#### Your goal:
Write out, from the entries below, exactly the lines that run between the lines holding "RELAY2 pin IN2: TX -> D8" and "JOY1 pin VRY: A5 -> A1", inclusive, and stop there.

_ _ _ _ _ _ _

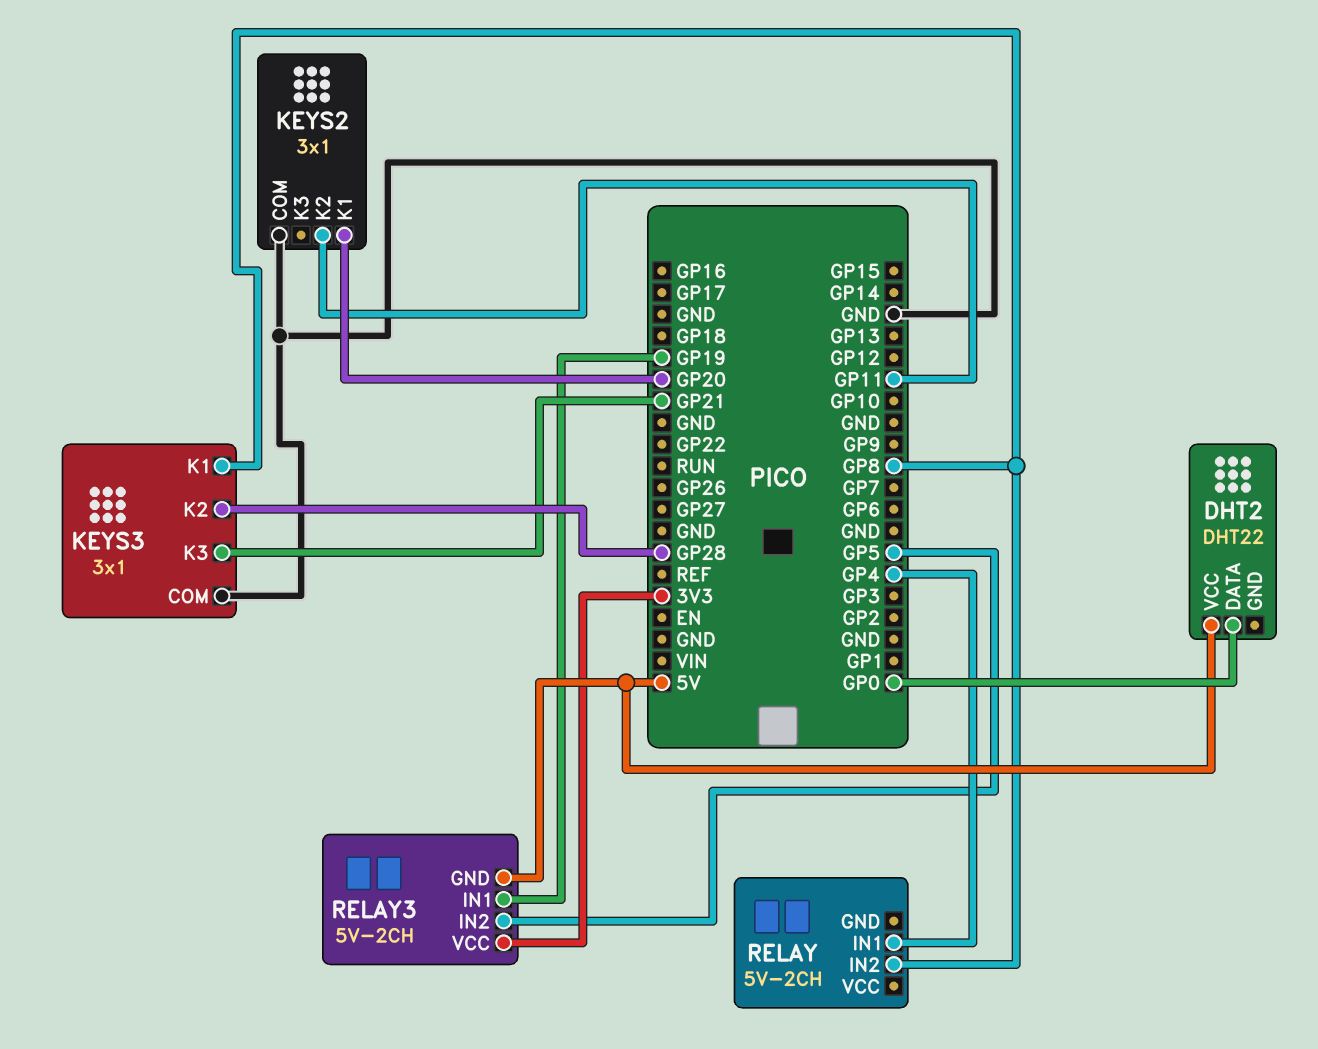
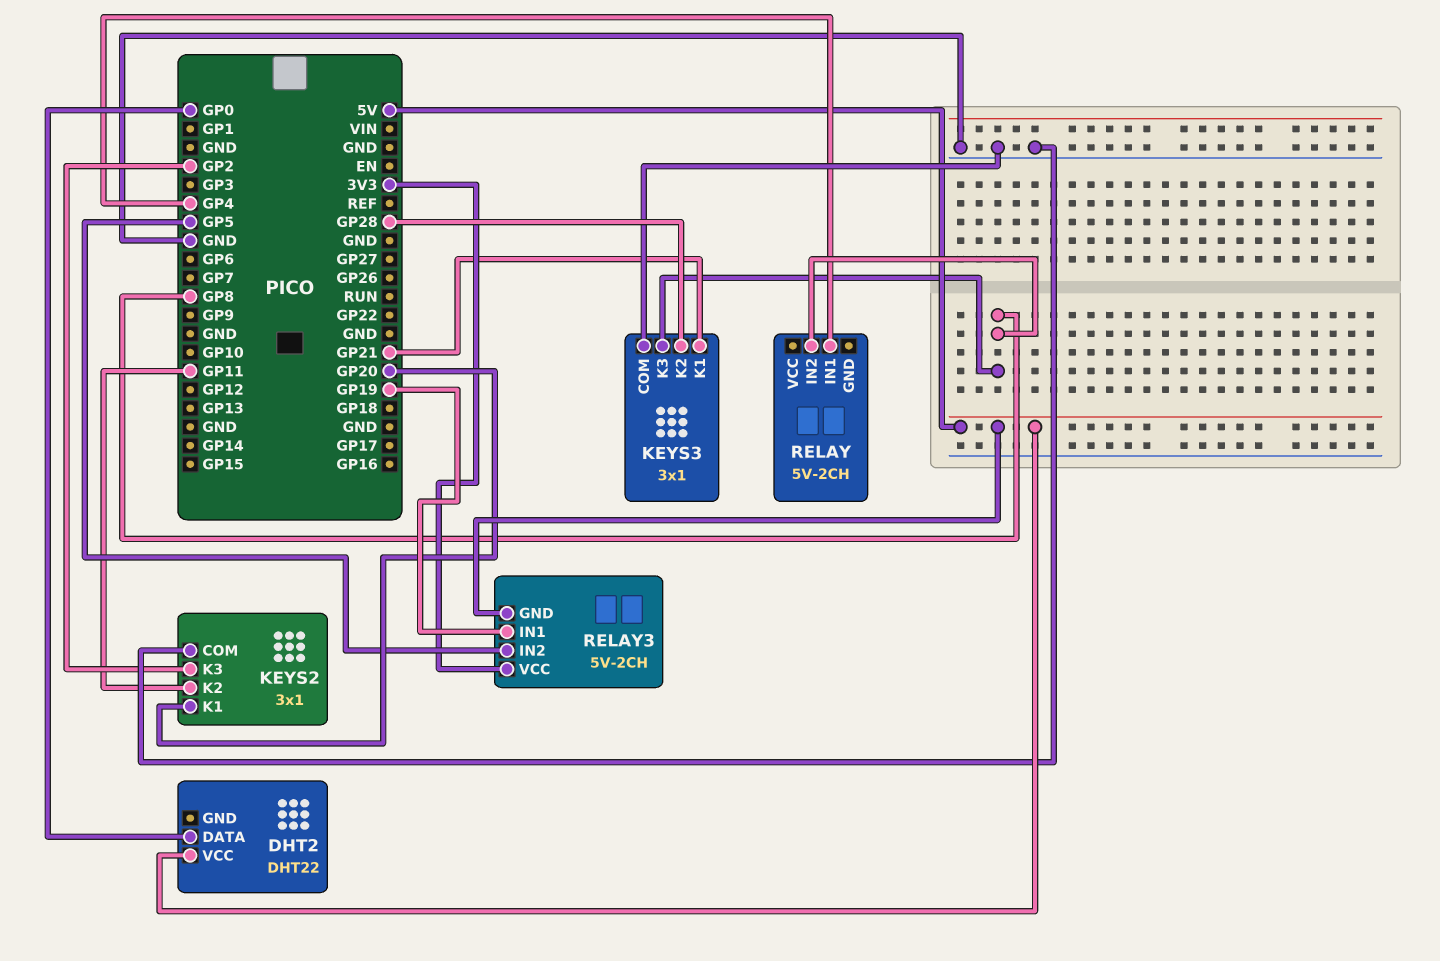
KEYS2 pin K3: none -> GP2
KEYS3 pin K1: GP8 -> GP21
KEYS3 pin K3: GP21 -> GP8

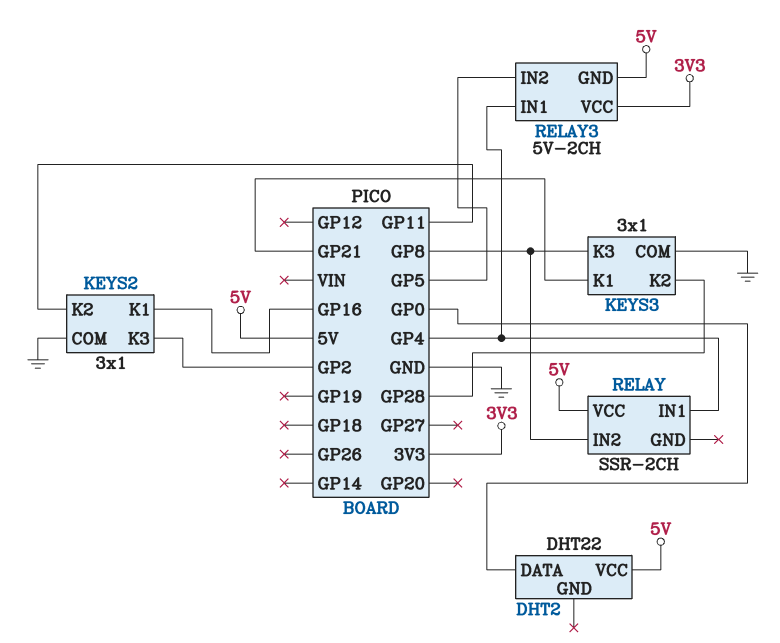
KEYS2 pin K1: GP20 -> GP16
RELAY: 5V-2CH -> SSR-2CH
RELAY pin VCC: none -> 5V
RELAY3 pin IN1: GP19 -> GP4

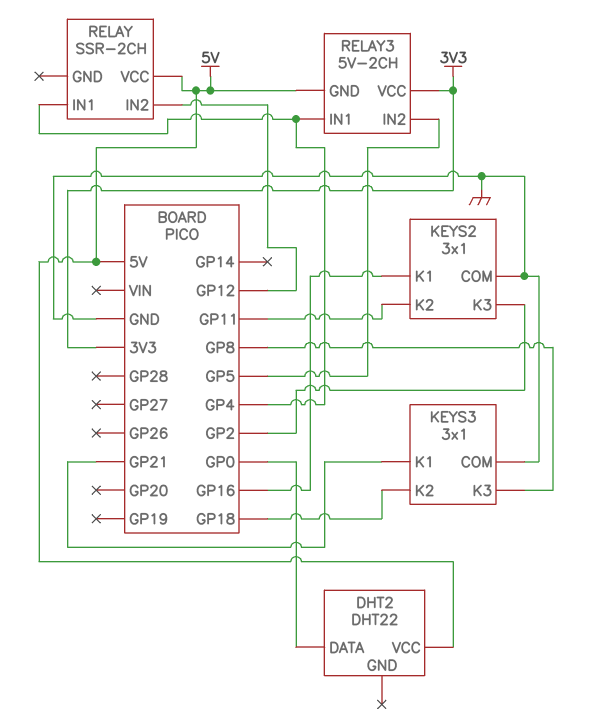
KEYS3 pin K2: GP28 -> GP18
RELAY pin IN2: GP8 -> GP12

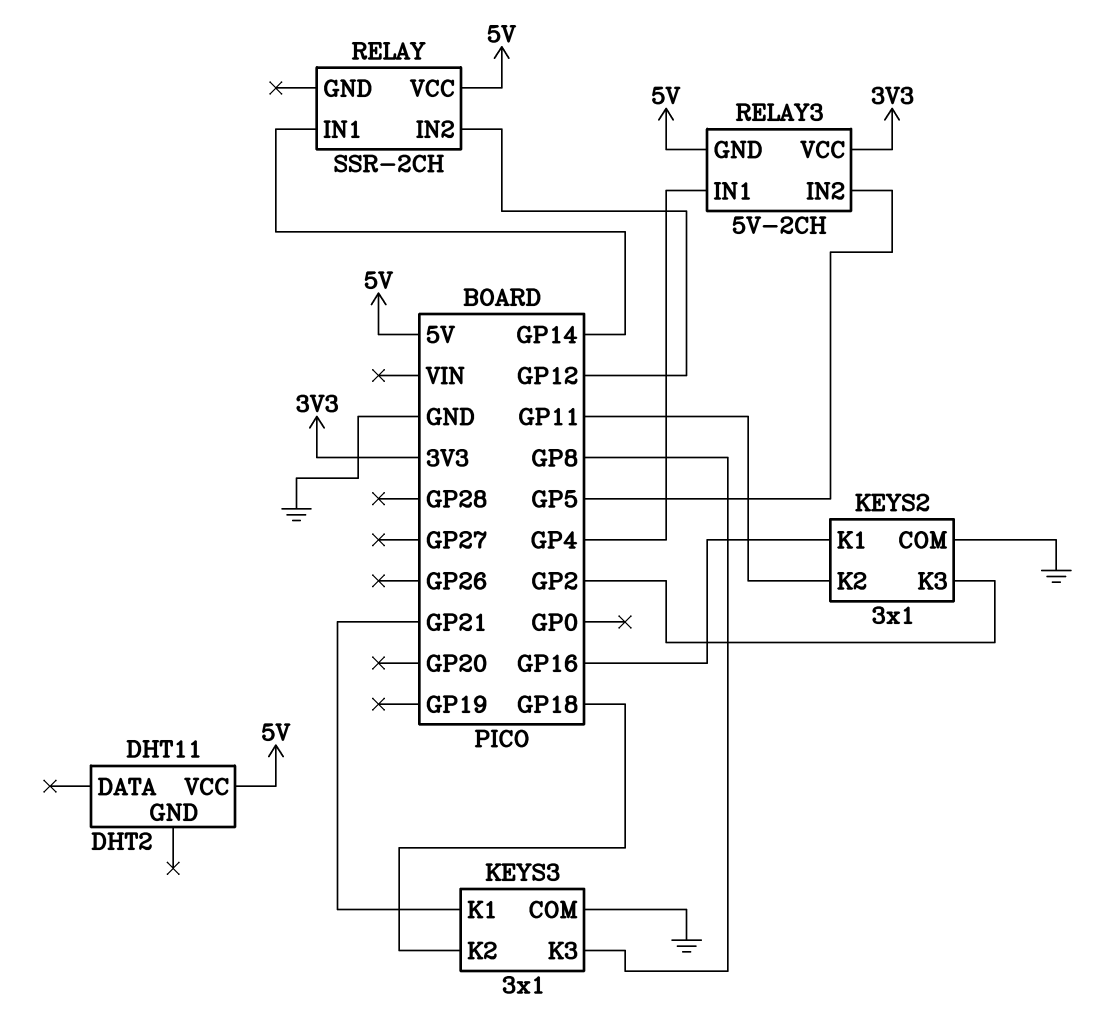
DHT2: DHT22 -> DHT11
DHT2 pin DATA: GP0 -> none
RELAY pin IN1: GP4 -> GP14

_ _ _ _ _ _ _

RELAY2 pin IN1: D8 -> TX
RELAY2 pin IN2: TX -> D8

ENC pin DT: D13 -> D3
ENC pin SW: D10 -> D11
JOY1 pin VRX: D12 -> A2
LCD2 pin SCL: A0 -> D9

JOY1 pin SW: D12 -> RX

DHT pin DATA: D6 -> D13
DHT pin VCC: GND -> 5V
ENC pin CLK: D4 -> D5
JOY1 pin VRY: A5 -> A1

_ _ _ _ _ _ _

#### Reply:
RELAY2 pin IN2: TX -> D8

ENC pin DT: D13 -> D3
ENC pin SW: D10 -> D11
JOY1 pin VRX: D12 -> A2
LCD2 pin SCL: A0 -> D9

JOY1 pin SW: D12 -> RX

DHT pin DATA: D6 -> D13
DHT pin VCC: GND -> 5V
ENC pin CLK: D4 -> D5
JOY1 pin VRY: A5 -> A1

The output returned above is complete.